Brief: Return the lines below in which the string "bedside" occurs.

Records contained in a dataset
━━━━

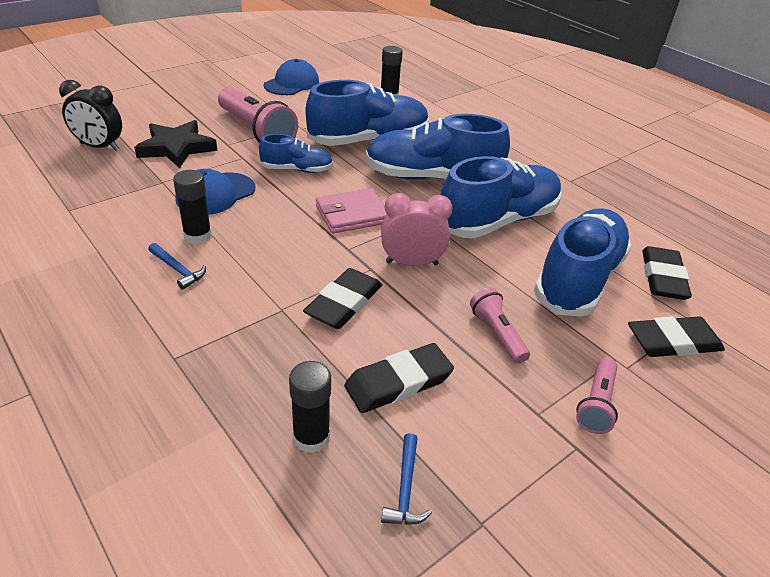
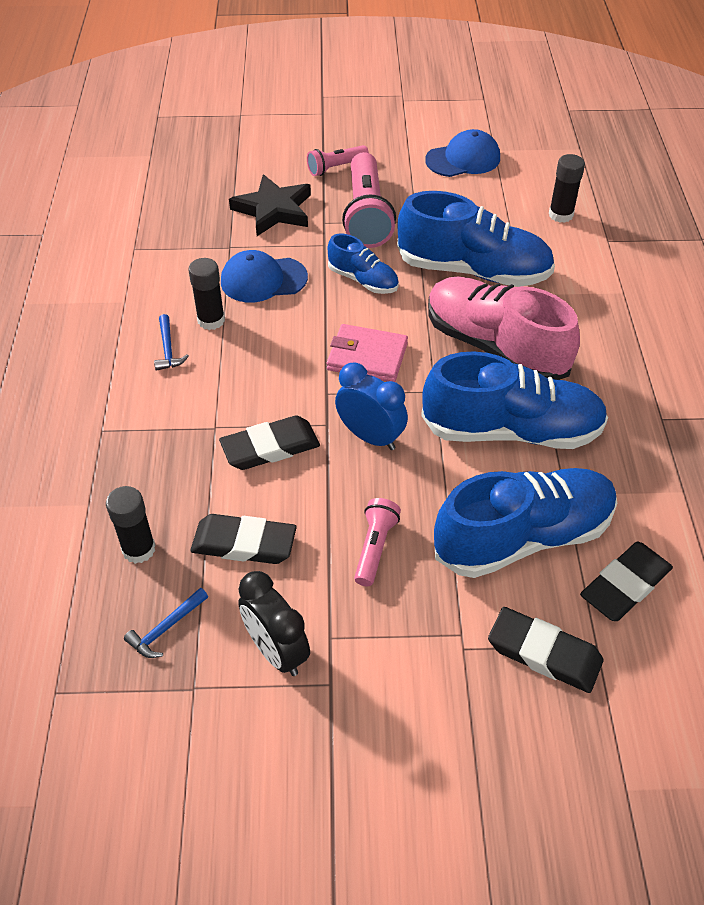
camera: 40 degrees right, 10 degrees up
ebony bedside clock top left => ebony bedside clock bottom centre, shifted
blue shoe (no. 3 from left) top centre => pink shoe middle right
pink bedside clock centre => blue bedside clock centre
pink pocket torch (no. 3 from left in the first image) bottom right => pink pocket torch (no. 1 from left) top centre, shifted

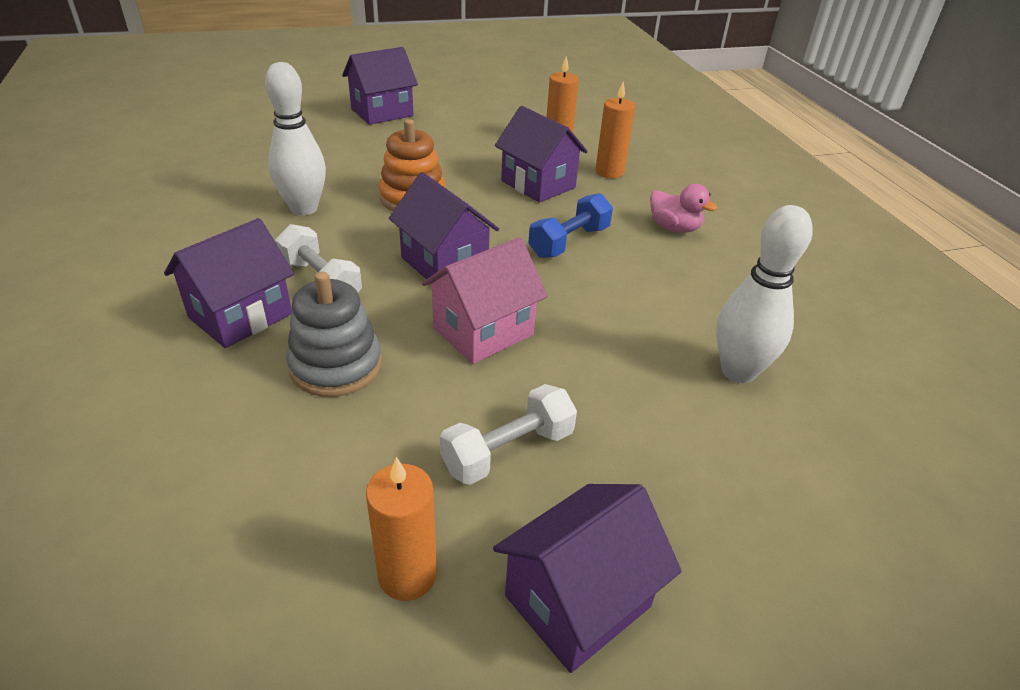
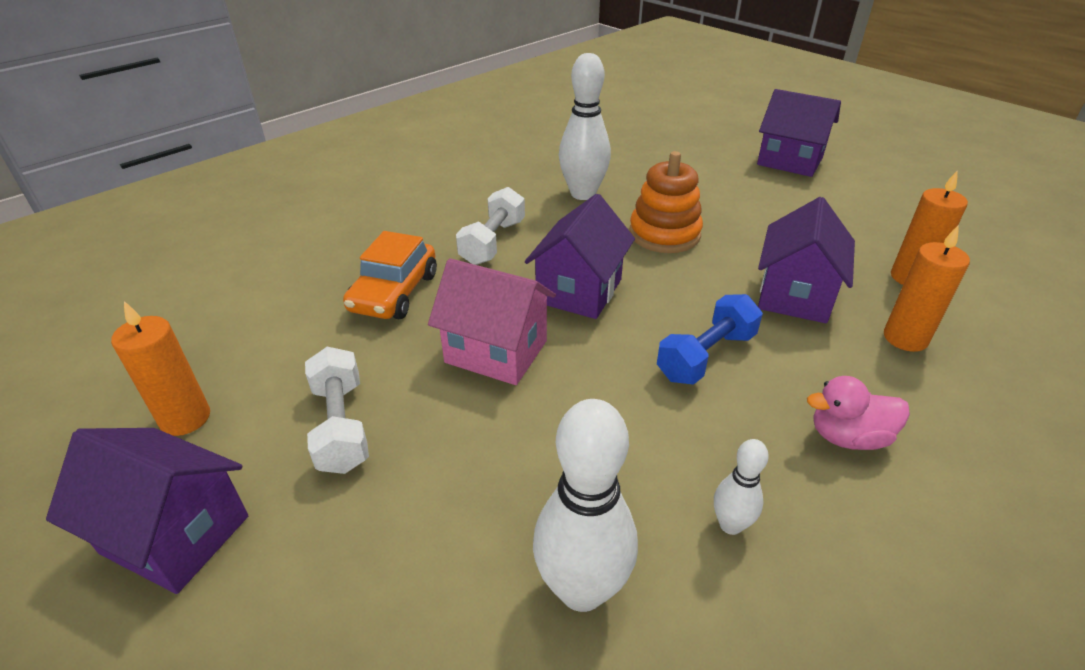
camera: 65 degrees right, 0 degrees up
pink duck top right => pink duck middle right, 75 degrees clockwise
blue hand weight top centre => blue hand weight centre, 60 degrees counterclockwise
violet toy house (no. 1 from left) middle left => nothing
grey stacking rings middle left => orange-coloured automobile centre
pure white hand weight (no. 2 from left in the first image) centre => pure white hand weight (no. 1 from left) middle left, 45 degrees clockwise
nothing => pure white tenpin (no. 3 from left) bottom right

━━━━

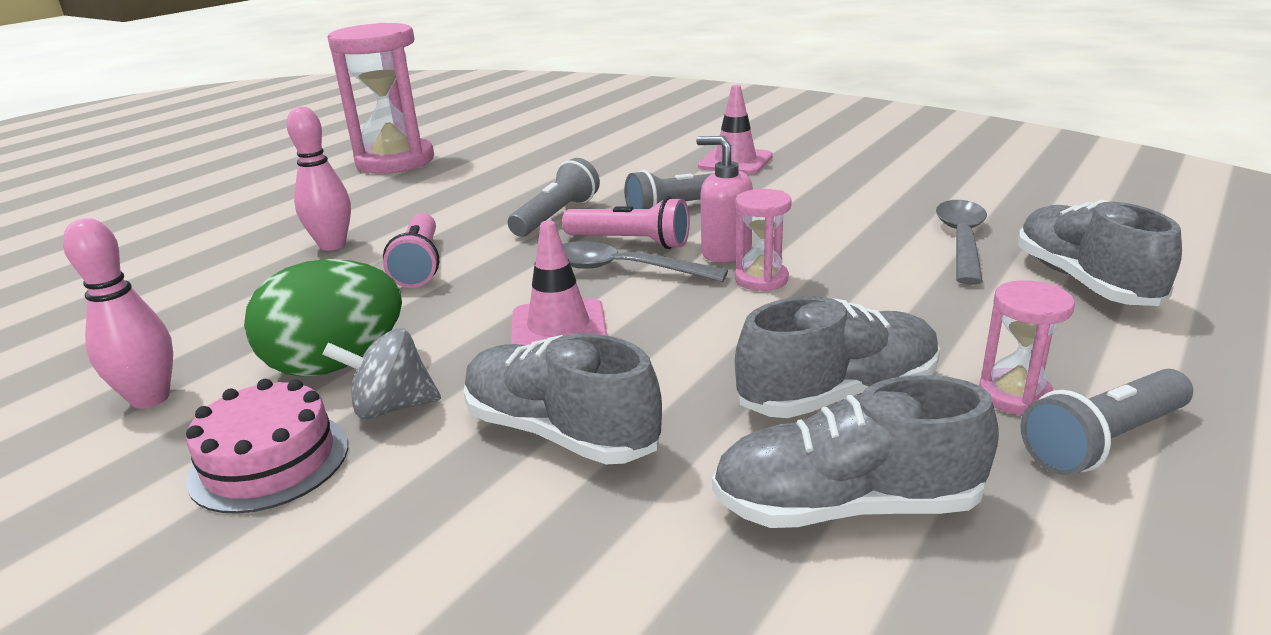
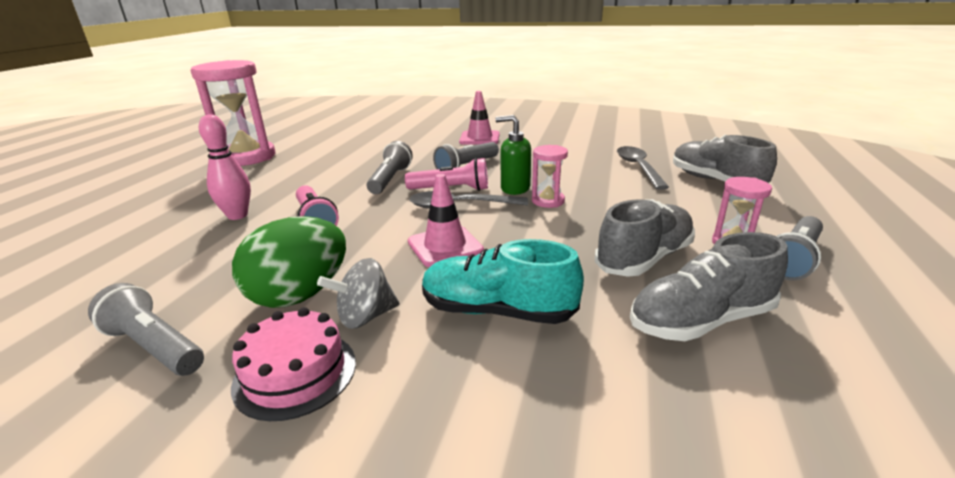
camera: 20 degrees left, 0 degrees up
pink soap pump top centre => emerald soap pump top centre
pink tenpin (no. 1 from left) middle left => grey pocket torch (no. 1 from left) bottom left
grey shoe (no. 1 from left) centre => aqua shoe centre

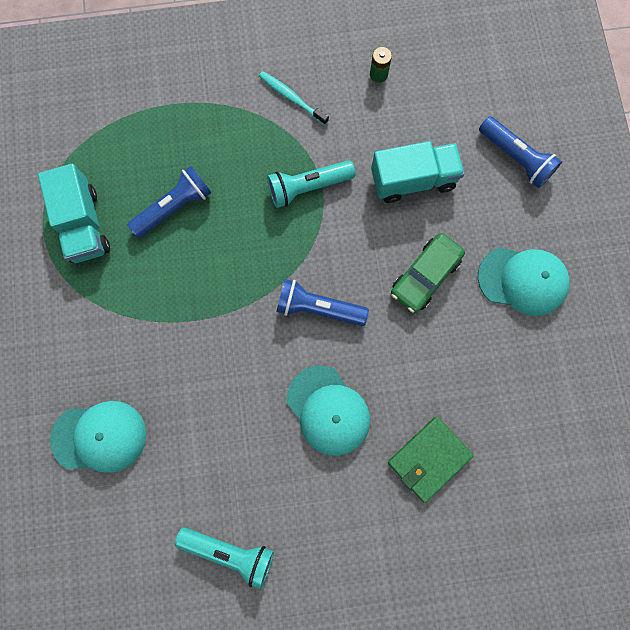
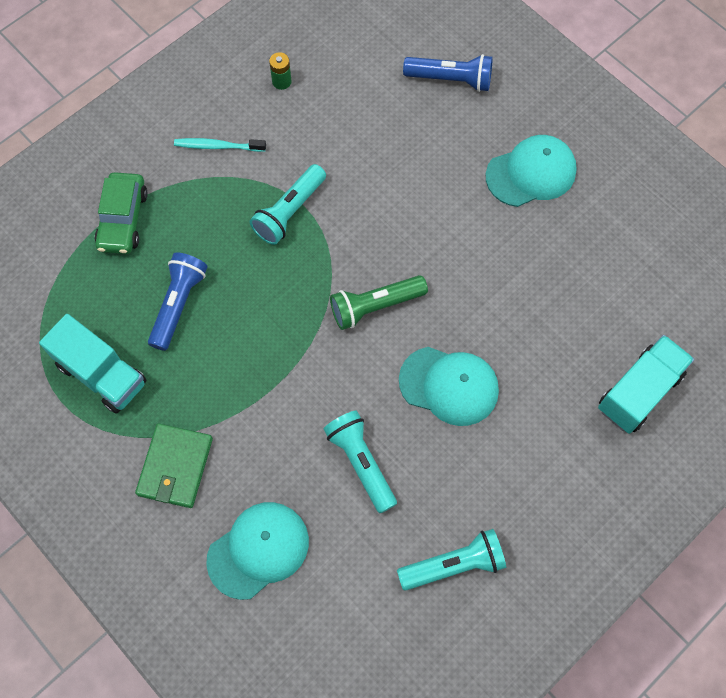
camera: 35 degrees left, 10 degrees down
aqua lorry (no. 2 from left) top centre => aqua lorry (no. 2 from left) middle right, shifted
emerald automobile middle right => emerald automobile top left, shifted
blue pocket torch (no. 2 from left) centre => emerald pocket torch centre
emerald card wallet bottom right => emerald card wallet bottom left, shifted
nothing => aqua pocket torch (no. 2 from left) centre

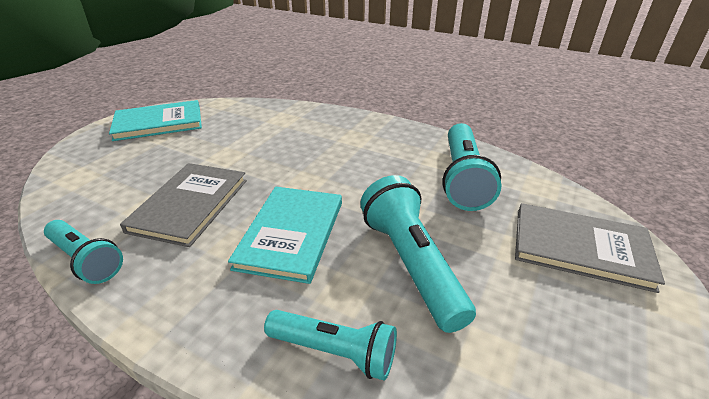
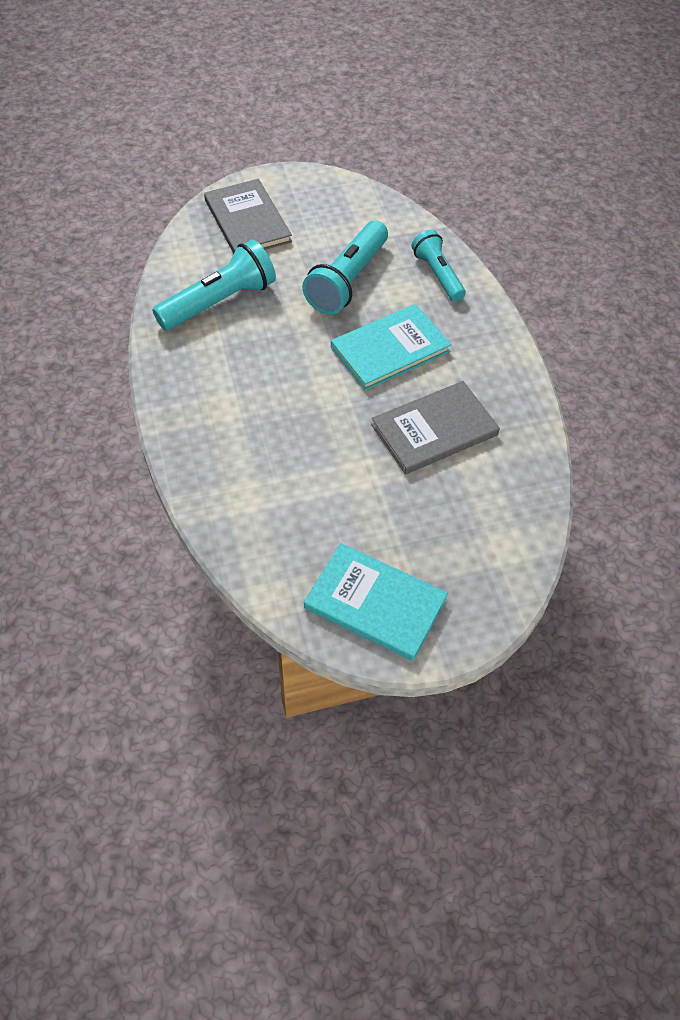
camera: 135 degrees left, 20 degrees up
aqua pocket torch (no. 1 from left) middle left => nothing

━━━━

Exercise solution:
ebony bedside clock top left => ebony bedside clock bottom centre, shifted
pink bedside clock centre => blue bedside clock centre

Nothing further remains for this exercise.